_WORK ORDER_: In the material below, find the span from the line with "camera: 15 degrees left, 5 degrees down" to the line with "(555, 169) = (549, 214): purple" and transcribe only those lines, exactly, ends included, without the pictures.

_DATA SHOWN_:
= = = =

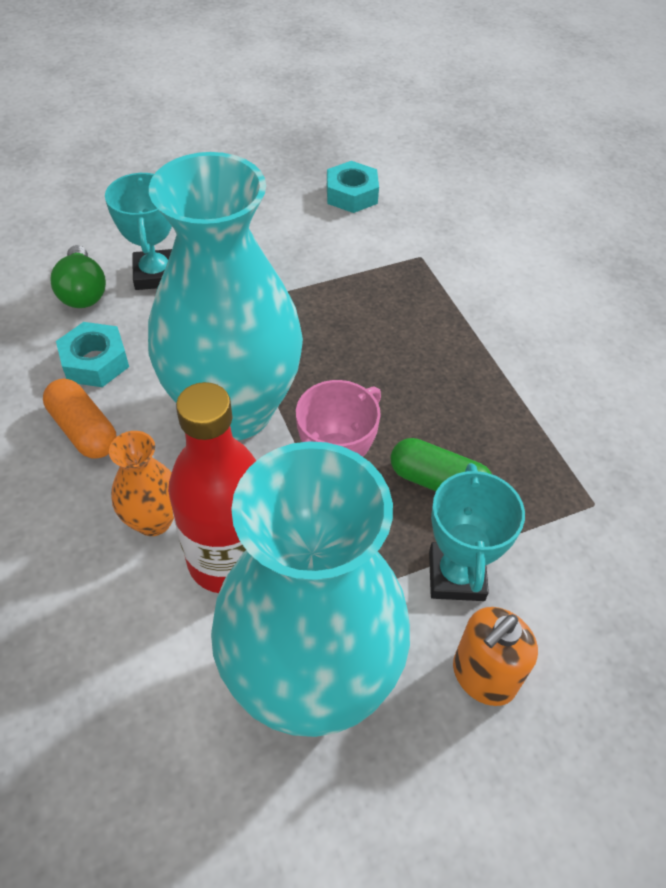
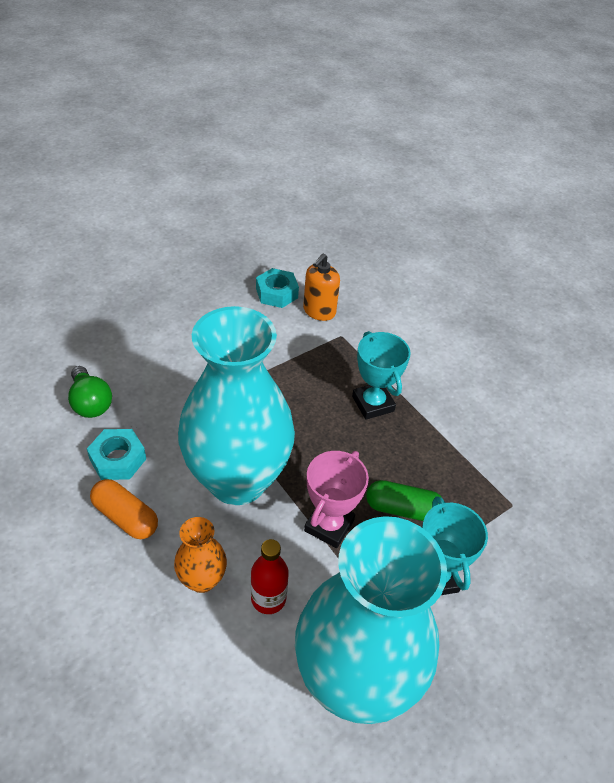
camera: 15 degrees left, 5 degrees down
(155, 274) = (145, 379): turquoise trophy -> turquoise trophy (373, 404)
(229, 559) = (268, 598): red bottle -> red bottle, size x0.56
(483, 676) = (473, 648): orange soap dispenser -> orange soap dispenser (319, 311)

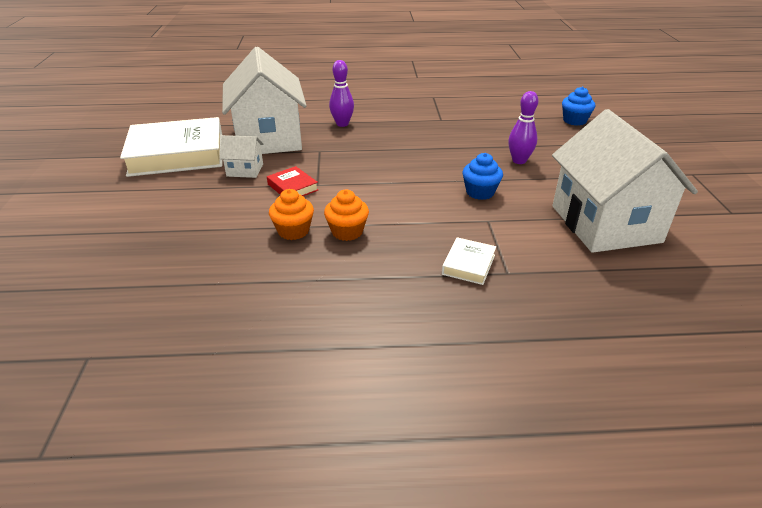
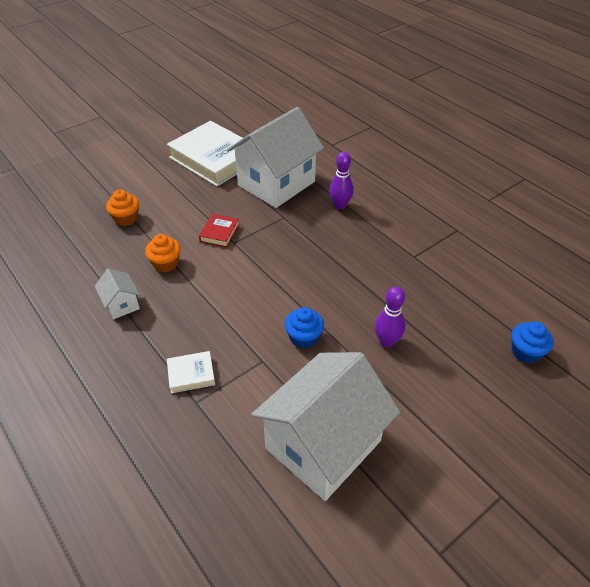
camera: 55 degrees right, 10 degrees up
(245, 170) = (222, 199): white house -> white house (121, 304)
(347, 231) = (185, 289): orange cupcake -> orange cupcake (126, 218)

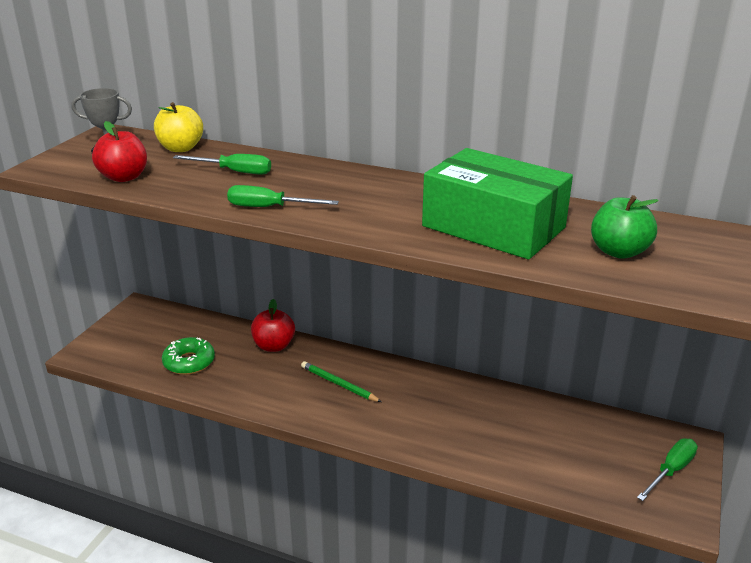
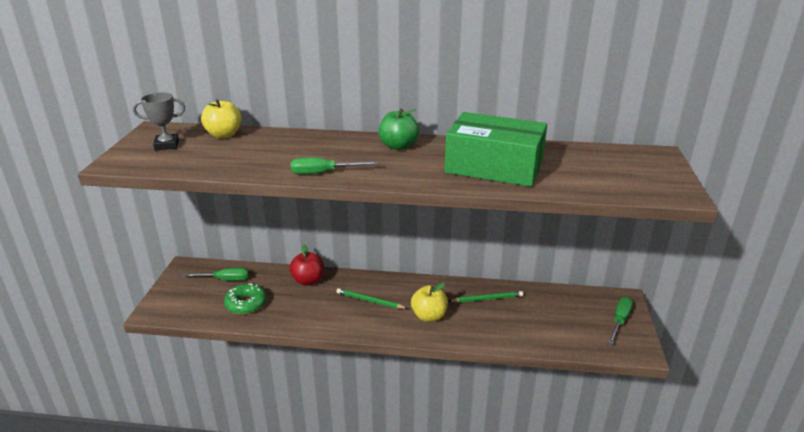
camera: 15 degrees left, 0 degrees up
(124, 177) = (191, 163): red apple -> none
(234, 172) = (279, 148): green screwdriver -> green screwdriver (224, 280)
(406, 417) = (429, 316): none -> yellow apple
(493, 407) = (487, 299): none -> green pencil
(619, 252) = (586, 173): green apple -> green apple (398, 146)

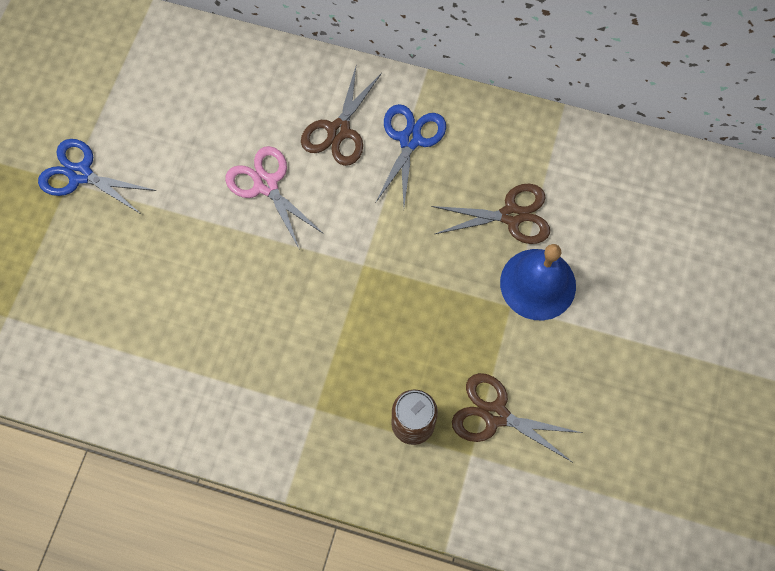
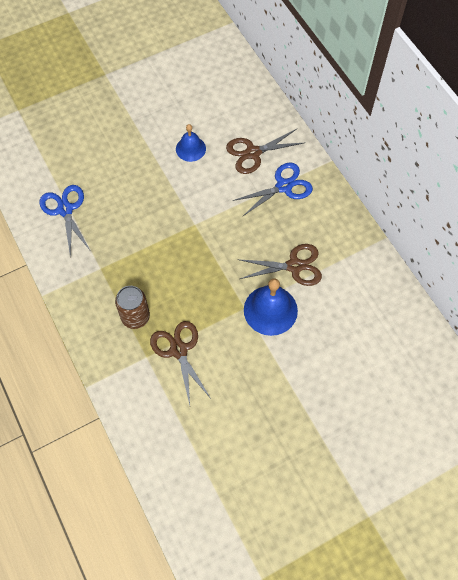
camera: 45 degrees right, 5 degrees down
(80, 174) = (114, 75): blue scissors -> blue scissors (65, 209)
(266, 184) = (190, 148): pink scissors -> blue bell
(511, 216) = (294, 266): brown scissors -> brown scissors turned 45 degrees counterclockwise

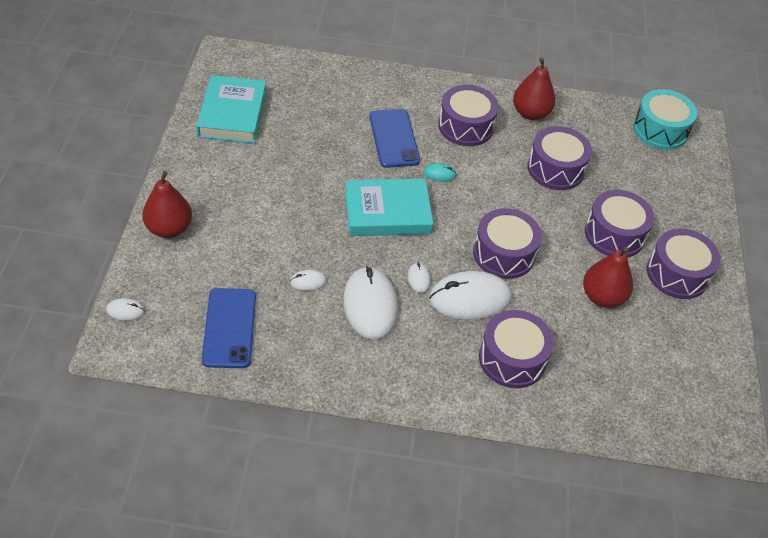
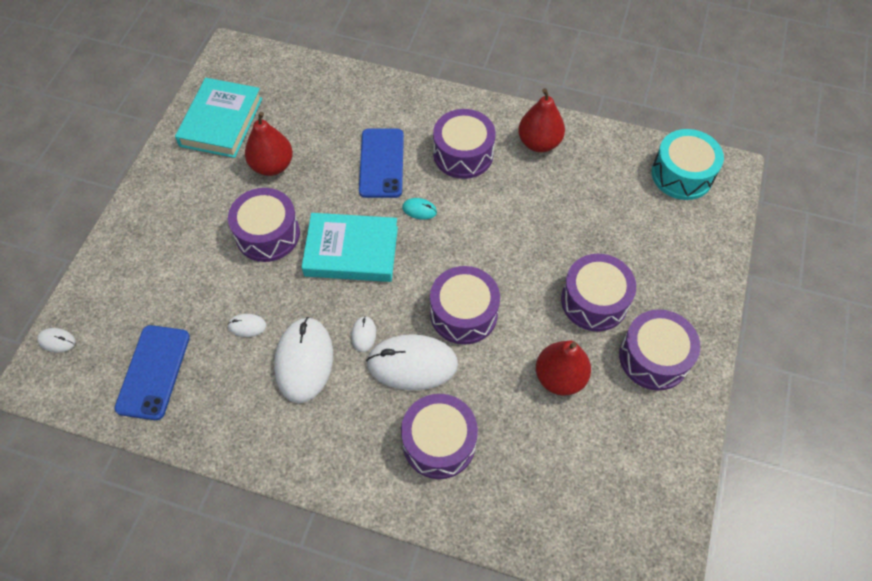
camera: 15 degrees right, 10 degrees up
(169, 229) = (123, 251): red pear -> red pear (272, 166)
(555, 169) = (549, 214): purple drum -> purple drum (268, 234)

= = = =

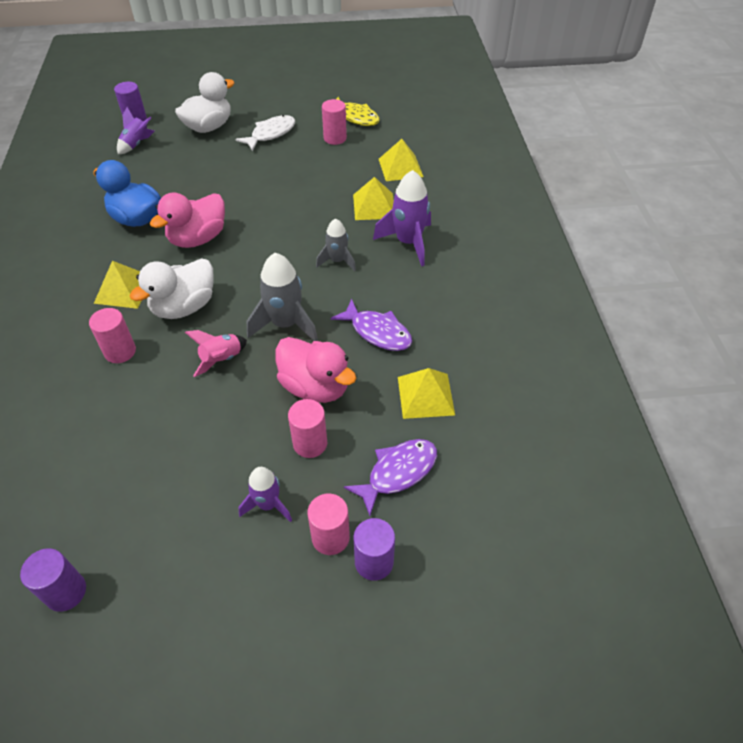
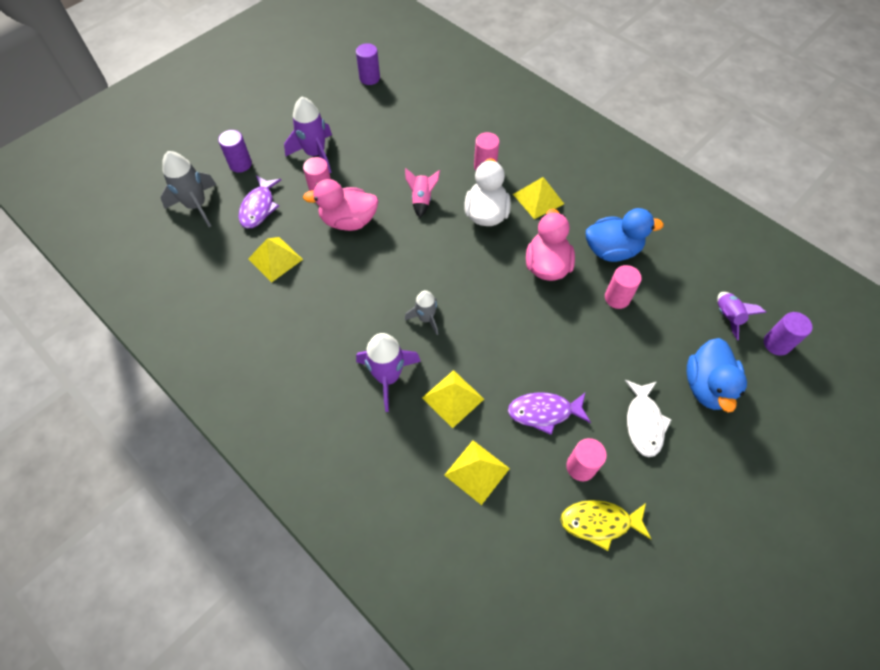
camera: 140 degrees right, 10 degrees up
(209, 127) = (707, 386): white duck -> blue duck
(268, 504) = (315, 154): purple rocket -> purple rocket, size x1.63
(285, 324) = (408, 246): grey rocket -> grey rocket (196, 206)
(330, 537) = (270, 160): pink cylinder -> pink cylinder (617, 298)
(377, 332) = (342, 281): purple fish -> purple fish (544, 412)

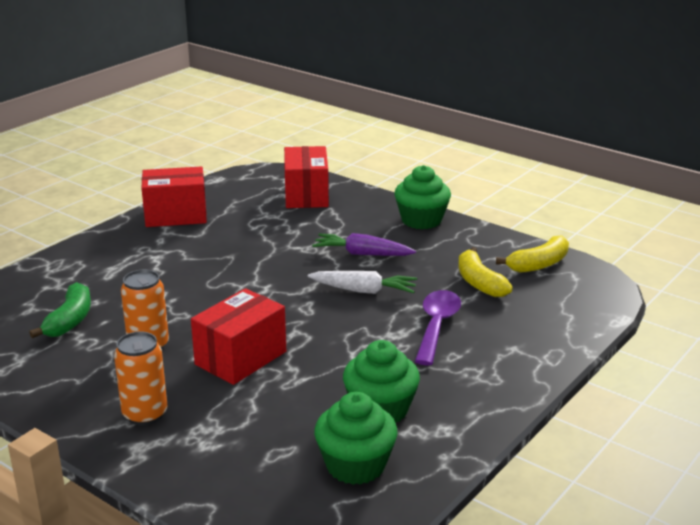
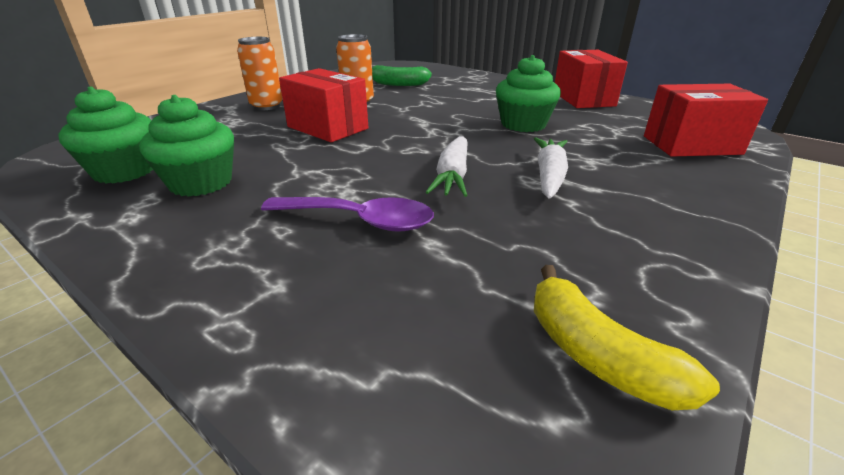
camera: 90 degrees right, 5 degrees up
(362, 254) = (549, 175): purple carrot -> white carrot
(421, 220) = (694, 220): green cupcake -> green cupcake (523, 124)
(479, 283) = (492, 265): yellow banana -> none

= = = =

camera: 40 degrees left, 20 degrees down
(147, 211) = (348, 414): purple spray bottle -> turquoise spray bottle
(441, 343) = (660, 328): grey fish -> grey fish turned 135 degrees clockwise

= = = =

_RESULT FOR THIS EXERCISE_:
camera: 15 degrees left, 5 degrees down
(155, 274) = (145, 379): turquoise trophy -> turquoise trophy (373, 404)
(229, 559) = (268, 598): red bottle -> red bottle, size x0.56
(483, 676) = (473, 648): orange soap dispenser -> orange soap dispenser (319, 311)

camera: 55 degrees right, 10 degrees up
(245, 170) = (222, 199): white house -> white house (121, 304)
(347, 231) = (185, 289): orange cupcake -> orange cupcake (126, 218)

camera: 15 degrees left, 0 degrees up
(124, 177) = (191, 163): red apple -> none
(234, 172) = (279, 148): green screwdriver -> green screwdriver (224, 280)
(406, 417) = (429, 316): none -> yellow apple
(493, 407) = (487, 299): none -> green pencil
(619, 252) = (586, 173): green apple -> green apple (398, 146)

camera: 45 degrees right, 5 degrees down
(80, 174) = (114, 75): blue scissors -> blue scissors (65, 209)
(266, 184) = (190, 148): pink scissors -> blue bell
(511, 216) = (294, 266): brown scissors -> brown scissors turned 45 degrees counterclockwise

camera: 15 degrees right, 10 degrees up
(169, 229) = (123, 251): red pear -> red pear (272, 166)
(555, 169) = (549, 214): purple drum -> purple drum (268, 234)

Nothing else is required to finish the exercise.